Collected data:
==============================
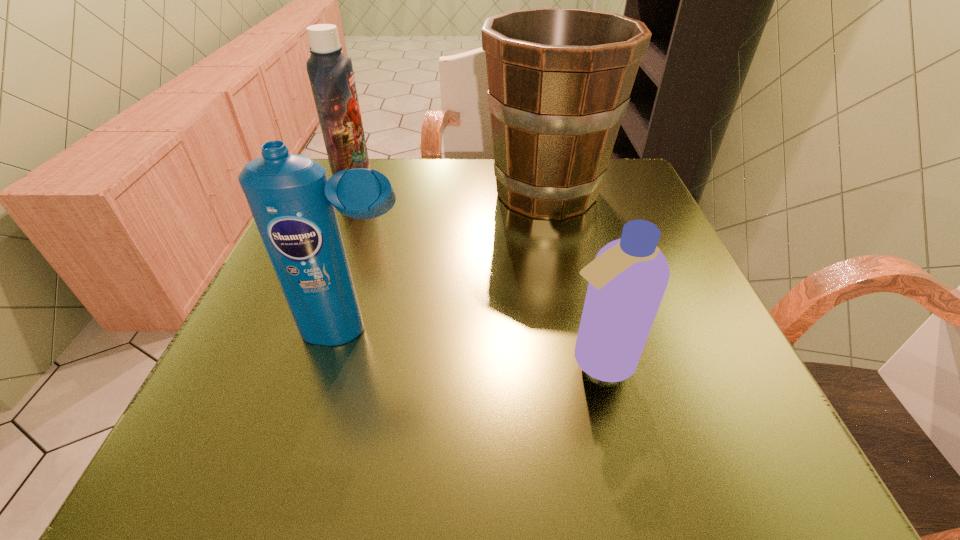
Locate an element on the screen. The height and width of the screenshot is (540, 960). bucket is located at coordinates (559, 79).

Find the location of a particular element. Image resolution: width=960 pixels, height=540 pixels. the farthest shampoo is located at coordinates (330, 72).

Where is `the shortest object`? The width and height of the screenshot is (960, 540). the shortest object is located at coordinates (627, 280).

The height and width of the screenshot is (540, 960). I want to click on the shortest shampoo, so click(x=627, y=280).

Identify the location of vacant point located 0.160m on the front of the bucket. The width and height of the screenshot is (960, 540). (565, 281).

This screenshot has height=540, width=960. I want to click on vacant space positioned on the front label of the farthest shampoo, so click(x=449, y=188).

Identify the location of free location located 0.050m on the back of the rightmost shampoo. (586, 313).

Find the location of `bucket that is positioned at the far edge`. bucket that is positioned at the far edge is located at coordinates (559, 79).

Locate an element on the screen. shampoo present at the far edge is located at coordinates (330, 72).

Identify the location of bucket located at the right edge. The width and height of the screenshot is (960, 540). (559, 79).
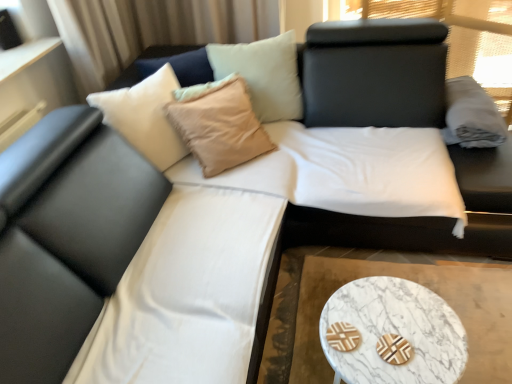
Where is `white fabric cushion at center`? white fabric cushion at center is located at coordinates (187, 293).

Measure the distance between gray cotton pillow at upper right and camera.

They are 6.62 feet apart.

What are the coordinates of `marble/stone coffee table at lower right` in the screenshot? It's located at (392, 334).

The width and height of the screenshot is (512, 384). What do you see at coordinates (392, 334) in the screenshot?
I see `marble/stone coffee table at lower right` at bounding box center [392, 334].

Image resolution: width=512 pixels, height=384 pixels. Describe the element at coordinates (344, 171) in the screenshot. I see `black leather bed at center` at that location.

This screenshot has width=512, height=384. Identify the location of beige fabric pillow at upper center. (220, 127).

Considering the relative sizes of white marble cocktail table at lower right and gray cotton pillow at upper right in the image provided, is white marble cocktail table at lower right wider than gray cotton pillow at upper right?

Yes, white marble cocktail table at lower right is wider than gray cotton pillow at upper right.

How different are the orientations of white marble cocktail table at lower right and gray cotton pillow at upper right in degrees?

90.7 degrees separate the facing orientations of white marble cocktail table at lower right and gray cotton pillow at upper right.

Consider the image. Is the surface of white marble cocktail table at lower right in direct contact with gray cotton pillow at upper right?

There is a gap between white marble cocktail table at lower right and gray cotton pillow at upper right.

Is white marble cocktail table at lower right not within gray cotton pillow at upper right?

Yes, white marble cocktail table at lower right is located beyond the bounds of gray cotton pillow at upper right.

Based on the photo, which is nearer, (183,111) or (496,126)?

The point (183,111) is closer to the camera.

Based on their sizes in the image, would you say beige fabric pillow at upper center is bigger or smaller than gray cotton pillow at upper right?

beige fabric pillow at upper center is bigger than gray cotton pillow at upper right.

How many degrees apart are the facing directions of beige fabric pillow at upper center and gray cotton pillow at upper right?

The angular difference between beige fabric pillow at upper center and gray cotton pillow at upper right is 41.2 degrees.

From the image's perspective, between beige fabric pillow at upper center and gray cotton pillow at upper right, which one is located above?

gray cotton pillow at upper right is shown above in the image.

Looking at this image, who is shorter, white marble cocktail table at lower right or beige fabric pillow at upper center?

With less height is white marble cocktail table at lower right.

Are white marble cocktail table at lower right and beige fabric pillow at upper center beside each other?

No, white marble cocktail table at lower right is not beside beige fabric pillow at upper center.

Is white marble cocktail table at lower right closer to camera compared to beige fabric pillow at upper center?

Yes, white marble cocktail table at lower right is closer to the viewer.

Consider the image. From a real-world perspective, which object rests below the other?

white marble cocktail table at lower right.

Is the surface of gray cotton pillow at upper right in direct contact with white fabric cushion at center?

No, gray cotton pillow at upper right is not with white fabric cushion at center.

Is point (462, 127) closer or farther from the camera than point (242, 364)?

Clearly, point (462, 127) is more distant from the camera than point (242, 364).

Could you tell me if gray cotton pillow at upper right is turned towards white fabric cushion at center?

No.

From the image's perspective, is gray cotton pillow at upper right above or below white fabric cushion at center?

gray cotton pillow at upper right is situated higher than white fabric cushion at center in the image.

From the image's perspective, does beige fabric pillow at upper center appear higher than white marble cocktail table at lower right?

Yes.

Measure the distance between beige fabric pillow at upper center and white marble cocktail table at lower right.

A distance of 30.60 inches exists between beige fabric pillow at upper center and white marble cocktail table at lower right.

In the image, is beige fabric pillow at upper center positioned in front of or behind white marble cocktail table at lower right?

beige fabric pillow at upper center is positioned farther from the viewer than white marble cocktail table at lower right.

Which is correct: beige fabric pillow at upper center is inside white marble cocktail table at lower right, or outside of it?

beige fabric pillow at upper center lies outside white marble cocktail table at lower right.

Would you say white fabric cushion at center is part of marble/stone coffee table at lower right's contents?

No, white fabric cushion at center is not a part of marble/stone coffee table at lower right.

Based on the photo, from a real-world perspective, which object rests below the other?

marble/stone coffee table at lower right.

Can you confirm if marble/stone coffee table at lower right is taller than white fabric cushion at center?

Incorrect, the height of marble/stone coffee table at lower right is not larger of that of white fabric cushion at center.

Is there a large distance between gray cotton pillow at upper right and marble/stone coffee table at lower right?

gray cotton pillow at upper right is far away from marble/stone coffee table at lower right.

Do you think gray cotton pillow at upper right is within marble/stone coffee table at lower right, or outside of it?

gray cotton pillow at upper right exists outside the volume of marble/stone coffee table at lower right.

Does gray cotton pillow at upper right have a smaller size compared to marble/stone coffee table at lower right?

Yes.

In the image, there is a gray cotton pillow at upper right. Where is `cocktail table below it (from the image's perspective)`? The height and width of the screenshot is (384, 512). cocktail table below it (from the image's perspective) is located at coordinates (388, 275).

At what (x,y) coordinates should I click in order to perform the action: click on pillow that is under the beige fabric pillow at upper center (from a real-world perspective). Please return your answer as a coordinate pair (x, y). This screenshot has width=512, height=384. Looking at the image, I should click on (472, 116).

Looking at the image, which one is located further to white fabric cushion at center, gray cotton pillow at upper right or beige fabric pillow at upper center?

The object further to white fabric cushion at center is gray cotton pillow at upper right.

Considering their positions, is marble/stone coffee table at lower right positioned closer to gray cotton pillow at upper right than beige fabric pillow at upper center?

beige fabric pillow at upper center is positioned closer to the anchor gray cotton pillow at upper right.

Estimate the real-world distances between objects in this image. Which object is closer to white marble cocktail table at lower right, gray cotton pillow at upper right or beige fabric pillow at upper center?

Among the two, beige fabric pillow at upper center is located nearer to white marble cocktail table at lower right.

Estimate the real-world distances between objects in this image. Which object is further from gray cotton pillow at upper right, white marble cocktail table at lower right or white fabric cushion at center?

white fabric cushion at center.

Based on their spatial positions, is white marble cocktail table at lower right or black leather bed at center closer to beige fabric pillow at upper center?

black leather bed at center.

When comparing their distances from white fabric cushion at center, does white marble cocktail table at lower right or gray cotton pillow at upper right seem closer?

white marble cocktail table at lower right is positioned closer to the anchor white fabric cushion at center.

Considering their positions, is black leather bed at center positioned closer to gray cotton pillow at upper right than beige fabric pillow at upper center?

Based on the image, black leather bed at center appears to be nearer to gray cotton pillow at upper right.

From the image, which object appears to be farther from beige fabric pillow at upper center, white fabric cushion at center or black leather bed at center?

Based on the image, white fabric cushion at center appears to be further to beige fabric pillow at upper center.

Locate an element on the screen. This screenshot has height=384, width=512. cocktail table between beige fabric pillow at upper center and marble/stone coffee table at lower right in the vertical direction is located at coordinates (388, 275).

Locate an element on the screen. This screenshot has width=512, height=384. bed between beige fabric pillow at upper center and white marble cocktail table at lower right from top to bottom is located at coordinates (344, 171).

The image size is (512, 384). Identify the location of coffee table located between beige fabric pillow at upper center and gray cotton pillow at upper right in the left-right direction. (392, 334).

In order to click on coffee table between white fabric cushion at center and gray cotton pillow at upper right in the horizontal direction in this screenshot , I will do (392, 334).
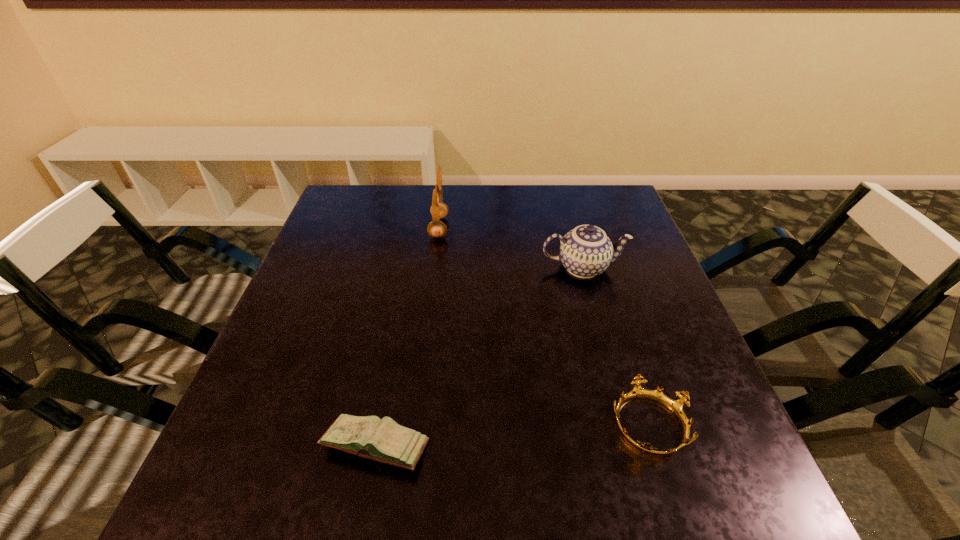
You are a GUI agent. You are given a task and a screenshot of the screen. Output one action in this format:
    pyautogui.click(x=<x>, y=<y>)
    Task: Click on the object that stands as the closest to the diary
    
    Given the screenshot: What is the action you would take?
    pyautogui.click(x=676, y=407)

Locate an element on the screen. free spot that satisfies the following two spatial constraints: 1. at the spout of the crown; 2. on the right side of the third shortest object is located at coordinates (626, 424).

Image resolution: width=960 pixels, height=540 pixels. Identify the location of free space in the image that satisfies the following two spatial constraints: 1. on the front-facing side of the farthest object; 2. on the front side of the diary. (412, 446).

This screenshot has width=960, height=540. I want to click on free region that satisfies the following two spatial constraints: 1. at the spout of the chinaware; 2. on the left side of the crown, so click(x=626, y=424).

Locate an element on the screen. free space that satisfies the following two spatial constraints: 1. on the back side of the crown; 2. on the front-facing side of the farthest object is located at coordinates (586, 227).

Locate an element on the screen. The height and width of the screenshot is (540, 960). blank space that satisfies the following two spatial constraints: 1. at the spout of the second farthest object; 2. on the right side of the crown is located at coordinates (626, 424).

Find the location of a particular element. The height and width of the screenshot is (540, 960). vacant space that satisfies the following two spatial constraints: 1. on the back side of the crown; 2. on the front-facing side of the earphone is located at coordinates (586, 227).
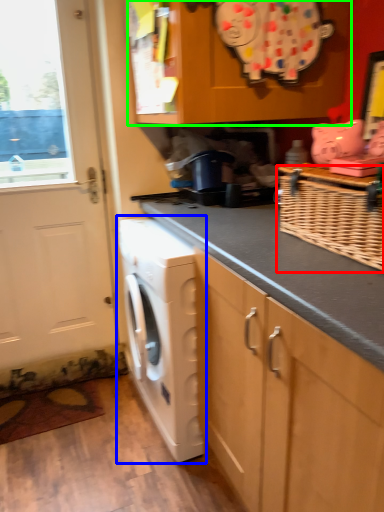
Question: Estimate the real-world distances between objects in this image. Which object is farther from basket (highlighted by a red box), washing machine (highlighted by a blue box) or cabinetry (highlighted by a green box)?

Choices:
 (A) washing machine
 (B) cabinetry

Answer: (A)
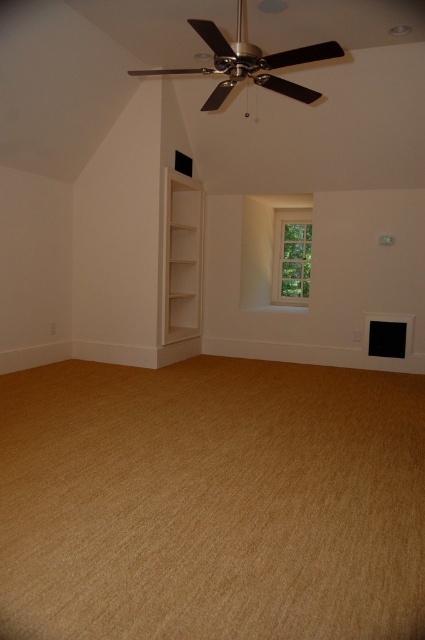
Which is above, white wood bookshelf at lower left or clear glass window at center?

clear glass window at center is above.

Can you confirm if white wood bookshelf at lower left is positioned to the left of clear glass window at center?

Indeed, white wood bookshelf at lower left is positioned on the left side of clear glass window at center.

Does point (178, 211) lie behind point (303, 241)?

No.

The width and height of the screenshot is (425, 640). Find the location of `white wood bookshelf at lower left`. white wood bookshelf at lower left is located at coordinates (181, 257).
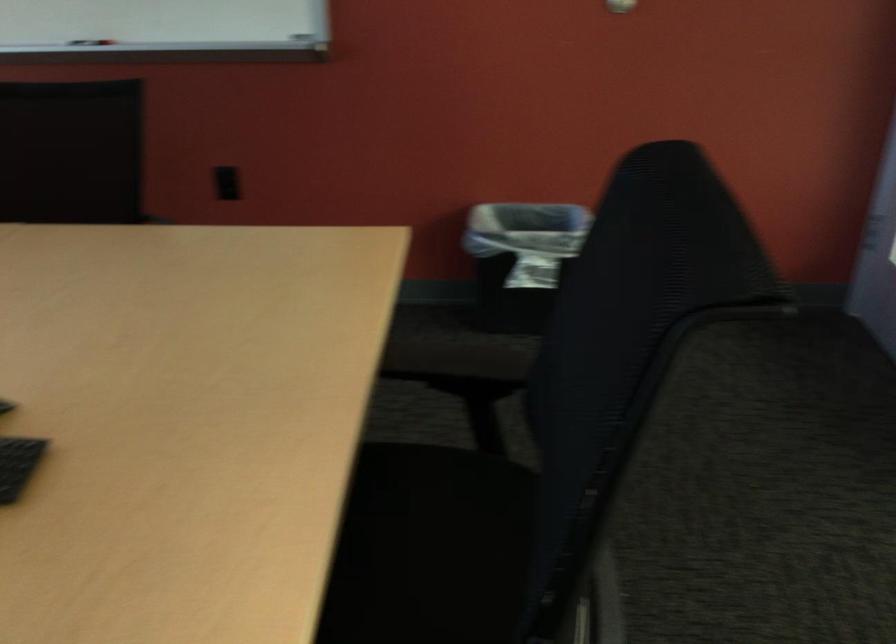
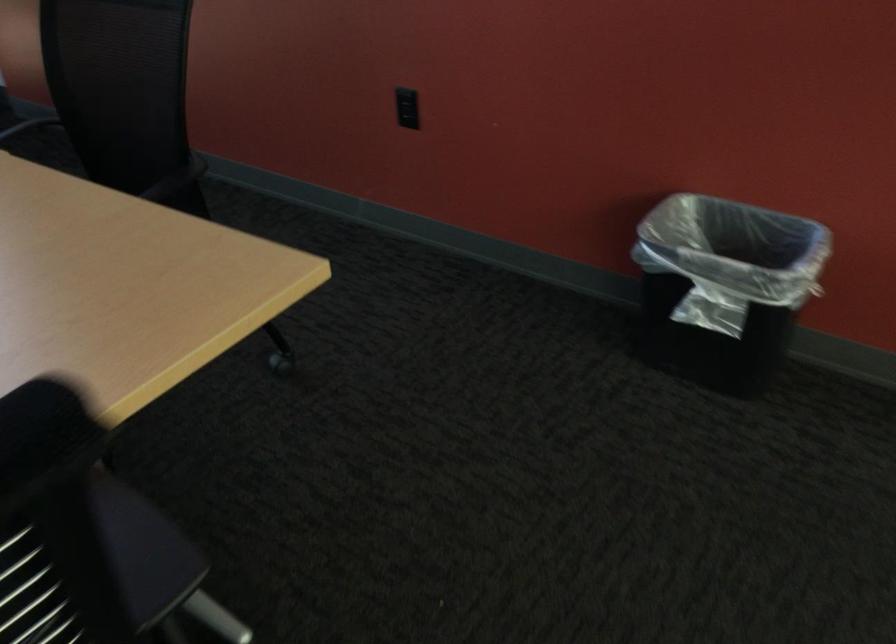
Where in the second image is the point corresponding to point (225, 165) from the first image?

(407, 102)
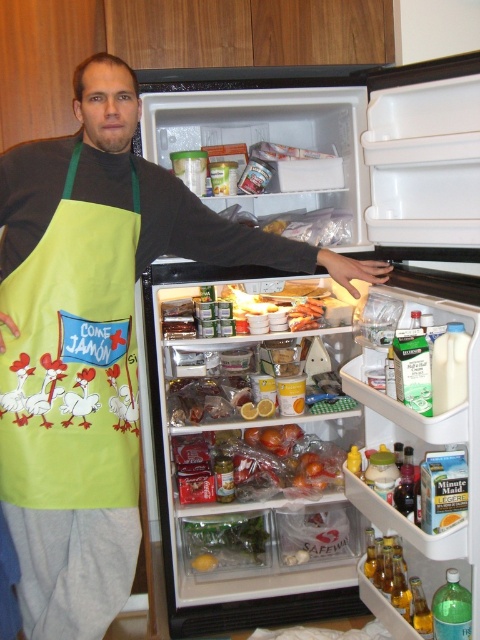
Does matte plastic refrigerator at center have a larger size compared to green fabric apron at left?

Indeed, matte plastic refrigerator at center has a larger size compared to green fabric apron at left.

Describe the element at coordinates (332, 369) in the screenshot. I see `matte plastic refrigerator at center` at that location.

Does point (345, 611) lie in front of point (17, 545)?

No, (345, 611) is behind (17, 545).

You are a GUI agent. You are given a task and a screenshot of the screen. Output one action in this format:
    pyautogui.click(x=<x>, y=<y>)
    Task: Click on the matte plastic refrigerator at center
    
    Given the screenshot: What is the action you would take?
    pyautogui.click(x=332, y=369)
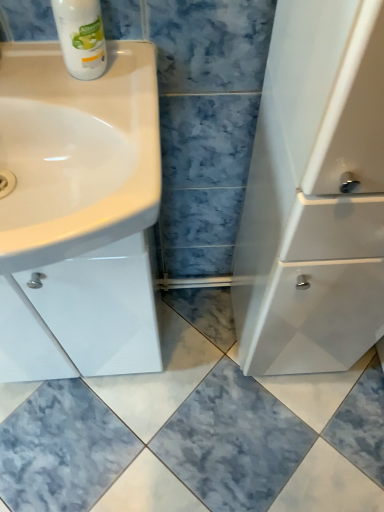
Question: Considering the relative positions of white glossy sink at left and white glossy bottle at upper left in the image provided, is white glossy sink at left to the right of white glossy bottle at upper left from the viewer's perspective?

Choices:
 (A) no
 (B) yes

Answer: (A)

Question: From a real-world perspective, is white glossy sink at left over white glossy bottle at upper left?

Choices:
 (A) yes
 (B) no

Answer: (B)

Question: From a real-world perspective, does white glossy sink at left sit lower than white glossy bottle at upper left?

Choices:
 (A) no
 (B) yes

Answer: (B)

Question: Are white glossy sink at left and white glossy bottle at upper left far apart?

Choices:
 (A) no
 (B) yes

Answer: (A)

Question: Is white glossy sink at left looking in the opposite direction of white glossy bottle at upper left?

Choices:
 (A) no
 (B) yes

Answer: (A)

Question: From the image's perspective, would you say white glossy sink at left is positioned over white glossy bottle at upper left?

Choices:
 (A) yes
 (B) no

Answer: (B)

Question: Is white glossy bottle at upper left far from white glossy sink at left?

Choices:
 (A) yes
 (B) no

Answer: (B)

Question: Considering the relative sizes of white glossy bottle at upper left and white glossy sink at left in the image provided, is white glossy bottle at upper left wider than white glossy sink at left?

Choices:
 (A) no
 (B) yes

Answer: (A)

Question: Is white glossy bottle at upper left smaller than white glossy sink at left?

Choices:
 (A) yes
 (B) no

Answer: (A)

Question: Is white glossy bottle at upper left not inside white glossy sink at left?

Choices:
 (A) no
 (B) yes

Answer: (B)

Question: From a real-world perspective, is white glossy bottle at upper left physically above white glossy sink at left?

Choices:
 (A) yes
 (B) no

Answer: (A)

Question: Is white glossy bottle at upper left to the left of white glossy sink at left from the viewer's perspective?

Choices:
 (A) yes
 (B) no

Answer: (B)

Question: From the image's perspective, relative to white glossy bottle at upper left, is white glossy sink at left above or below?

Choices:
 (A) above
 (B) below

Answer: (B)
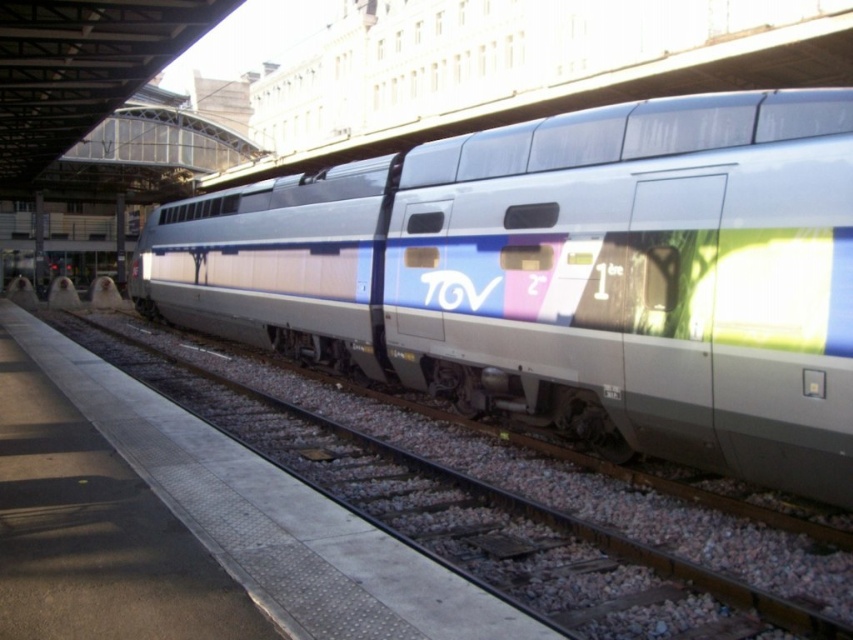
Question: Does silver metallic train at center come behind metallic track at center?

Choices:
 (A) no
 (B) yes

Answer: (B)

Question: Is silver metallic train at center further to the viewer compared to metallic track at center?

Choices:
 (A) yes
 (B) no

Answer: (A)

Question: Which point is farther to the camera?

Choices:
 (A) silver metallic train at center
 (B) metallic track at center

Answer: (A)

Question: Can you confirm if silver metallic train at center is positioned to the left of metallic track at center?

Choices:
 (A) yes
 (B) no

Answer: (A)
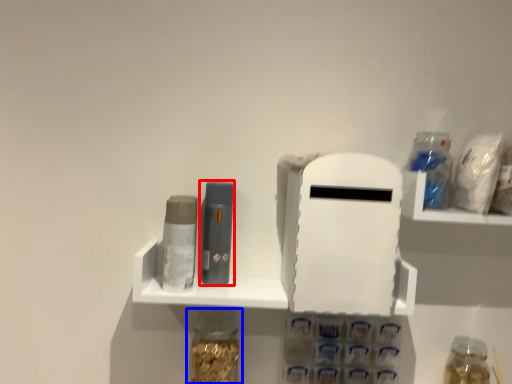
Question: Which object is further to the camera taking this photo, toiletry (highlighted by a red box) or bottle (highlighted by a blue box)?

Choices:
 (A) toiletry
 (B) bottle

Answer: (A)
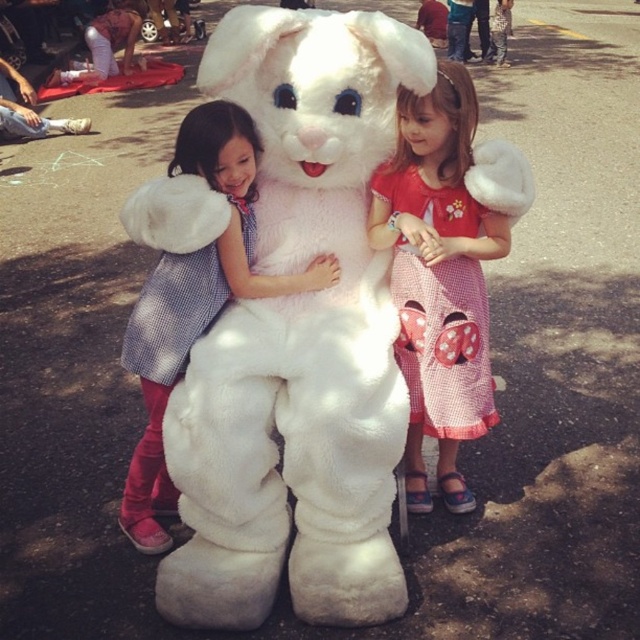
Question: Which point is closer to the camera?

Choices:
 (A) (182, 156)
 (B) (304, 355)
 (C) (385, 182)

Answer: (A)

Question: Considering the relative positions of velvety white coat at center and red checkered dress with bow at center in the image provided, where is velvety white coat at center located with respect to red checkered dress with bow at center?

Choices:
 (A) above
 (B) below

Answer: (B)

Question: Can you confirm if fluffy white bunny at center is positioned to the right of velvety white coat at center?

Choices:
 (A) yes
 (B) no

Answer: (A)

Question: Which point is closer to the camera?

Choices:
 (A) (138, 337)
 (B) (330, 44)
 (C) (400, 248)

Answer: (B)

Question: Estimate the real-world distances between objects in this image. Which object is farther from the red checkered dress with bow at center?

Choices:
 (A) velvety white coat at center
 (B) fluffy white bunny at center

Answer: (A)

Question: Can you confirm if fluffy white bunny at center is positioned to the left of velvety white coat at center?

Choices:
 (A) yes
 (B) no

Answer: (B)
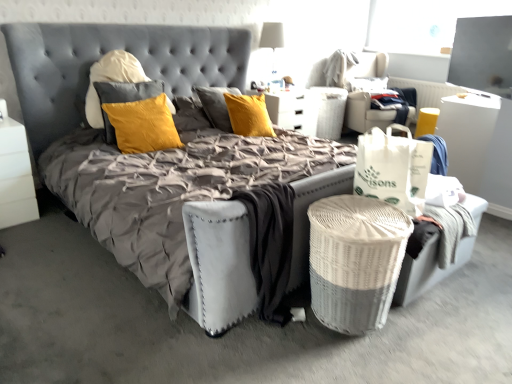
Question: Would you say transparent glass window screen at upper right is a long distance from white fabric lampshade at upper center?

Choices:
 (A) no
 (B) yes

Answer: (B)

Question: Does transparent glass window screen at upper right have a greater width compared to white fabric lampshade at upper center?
==============================
Copy out the stretch of the records from the line containing "Incorrect, the height" through the line containing "Looking at the image, which", word for word.

Incorrect, the height of marble/stone coffee table at lower right is not larger of that of white fabric cushion at center.

Is there a large distance between gray cotton pillow at upper right and marble/stone coffee table at lower right?

gray cotton pillow at upper right is far away from marble/stone coffee table at lower right.

Do you think gray cotton pillow at upper right is within marble/stone coffee table at lower right, or outside of it?

gray cotton pillow at upper right exists outside the volume of marble/stone coffee table at lower right.

Does gray cotton pillow at upper right have a smaller size compared to marble/stone coffee table at lower right?

Yes.

In the image, there is a gray cotton pillow at upper right. Where is `cocktail table below it (from the image's perspective)`? The height and width of the screenshot is (384, 512). cocktail table below it (from the image's perspective) is located at coordinates (388, 275).

At what (x,y) coordinates should I click in order to perform the action: click on pillow that is under the beige fabric pillow at upper center (from a real-world perspective). Please return your answer as a coordinate pair (x, y). This screenshot has width=512, height=384. Looking at the image, I should click on (472, 116).

Looking at the image, which one is located further to white fabric cushion at center, gray cotton pillow at upper right or beige fabric pillow at upper center?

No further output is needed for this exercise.